> Work to complete
An exact repetition of the data below, without images, is the expected answer.

> Material shown
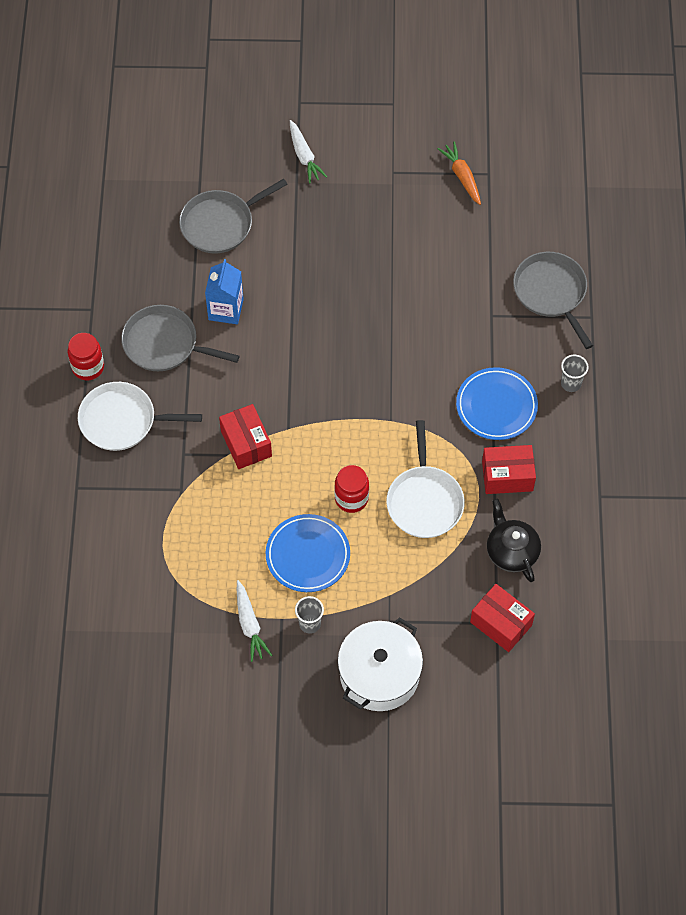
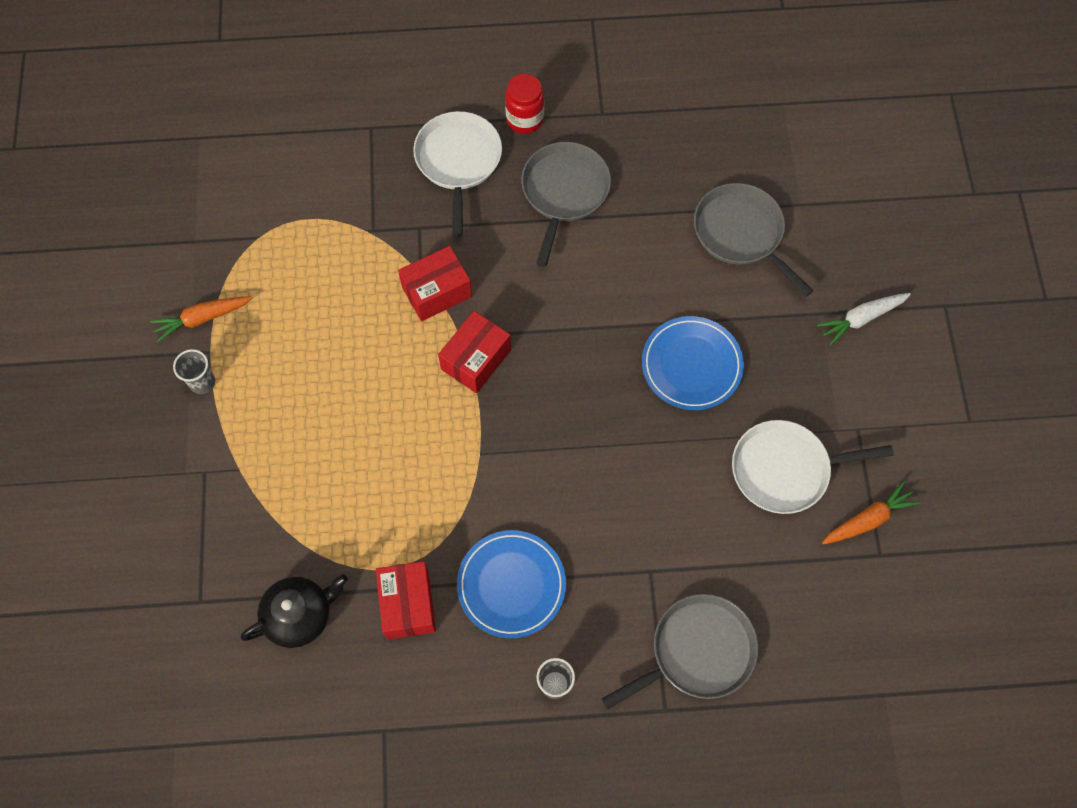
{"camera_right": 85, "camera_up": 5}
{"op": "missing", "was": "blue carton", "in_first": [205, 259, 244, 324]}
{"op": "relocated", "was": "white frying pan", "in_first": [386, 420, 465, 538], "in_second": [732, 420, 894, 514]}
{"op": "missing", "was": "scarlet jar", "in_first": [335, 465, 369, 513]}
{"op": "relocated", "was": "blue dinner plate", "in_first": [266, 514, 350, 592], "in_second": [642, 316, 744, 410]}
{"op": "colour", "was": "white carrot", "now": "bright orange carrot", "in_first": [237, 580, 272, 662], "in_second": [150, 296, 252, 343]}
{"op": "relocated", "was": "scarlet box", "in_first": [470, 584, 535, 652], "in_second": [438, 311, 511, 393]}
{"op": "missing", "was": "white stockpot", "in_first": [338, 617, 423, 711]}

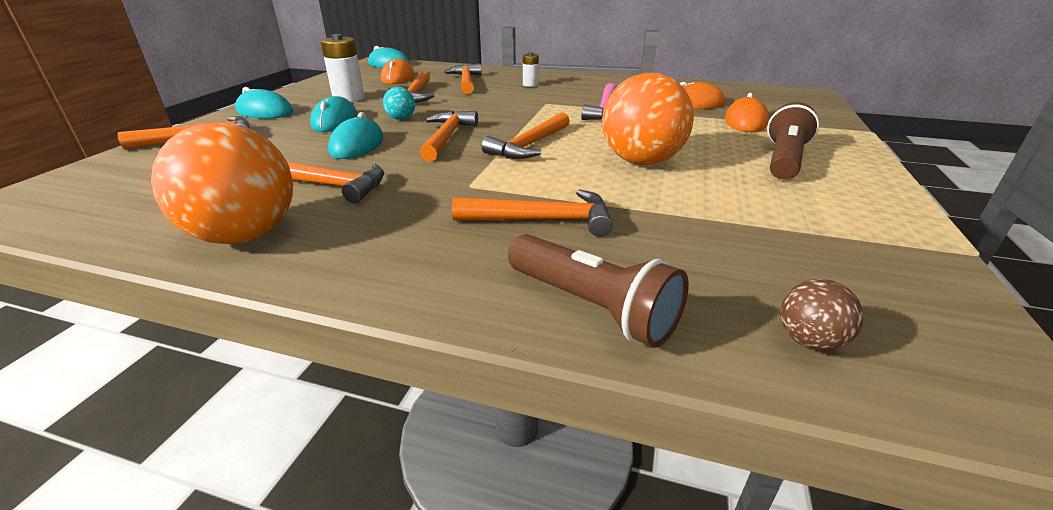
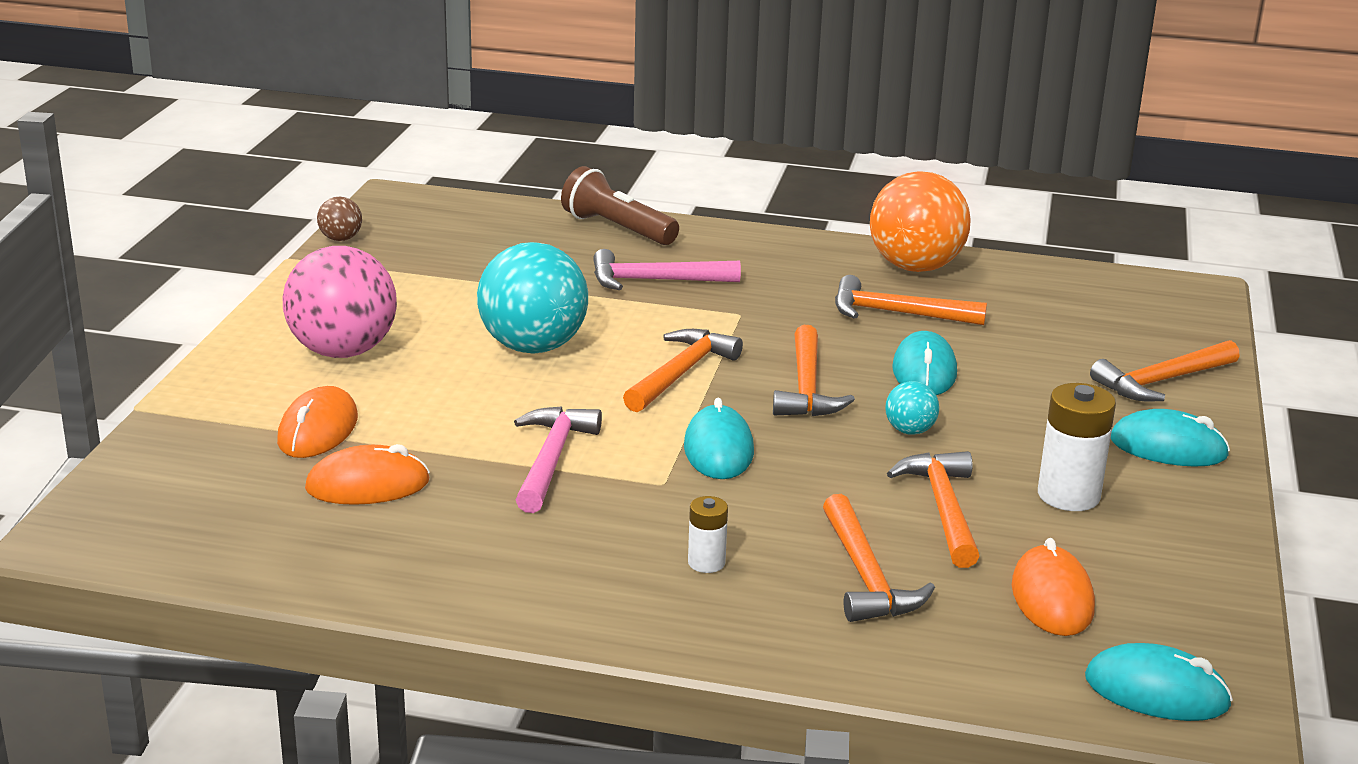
{"camera_right": 175, "camera_up": -5}
{"op": "colour", "was": "bright orange sphere", "now": "teal sphere", "in_first": [602, 73, 694, 165], "in_second": [477, 242, 588, 354]}
{"op": "relocated", "was": "teal PC mouse", "in_first": [310, 96, 357, 132], "in_second": [684, 398, 754, 479]}
{"op": "exchanged", "was": "dark brown flashlight", "now": "pink sphere", "in_first": [767, 102, 819, 180], "in_second": [283, 246, 397, 358]}
{"op": "colour", "was": "bright orange carpenter's hammer", "now": "pink carpenter's hammer", "in_first": [452, 189, 613, 237], "in_second": [593, 249, 741, 290]}
{"op": "relocated", "was": "dark brown sphere", "in_first": [780, 279, 864, 351], "in_second": [317, 197, 362, 241]}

> Result of the exercise
{"camera_right": 85, "camera_up": 5}
{"op": "missing", "was": "blue carton", "in_first": [205, 259, 244, 324]}
{"op": "relocated", "was": "white frying pan", "in_first": [386, 420, 465, 538], "in_second": [732, 420, 894, 514]}
{"op": "missing", "was": "scarlet jar", "in_first": [335, 465, 369, 513]}
{"op": "relocated", "was": "blue dinner plate", "in_first": [266, 514, 350, 592], "in_second": [642, 316, 744, 410]}
{"op": "colour", "was": "white carrot", "now": "bright orange carrot", "in_first": [237, 580, 272, 662], "in_second": [150, 296, 252, 343]}
{"op": "relocated", "was": "scarlet box", "in_first": [470, 584, 535, 652], "in_second": [438, 311, 511, 393]}
{"op": "missing", "was": "white stockpot", "in_first": [338, 617, 423, 711]}

{"camera_right": 175, "camera_up": -5}
{"op": "colour", "was": "bright orange sphere", "now": "teal sphere", "in_first": [602, 73, 694, 165], "in_second": [477, 242, 588, 354]}
{"op": "relocated", "was": "teal PC mouse", "in_first": [310, 96, 357, 132], "in_second": [684, 398, 754, 479]}
{"op": "exchanged", "was": "dark brown flashlight", "now": "pink sphere", "in_first": [767, 102, 819, 180], "in_second": [283, 246, 397, 358]}
{"op": "colour", "was": "bright orange carpenter's hammer", "now": "pink carpenter's hammer", "in_first": [452, 189, 613, 237], "in_second": [593, 249, 741, 290]}
{"op": "relocated", "was": "dark brown sphere", "in_first": [780, 279, 864, 351], "in_second": [317, 197, 362, 241]}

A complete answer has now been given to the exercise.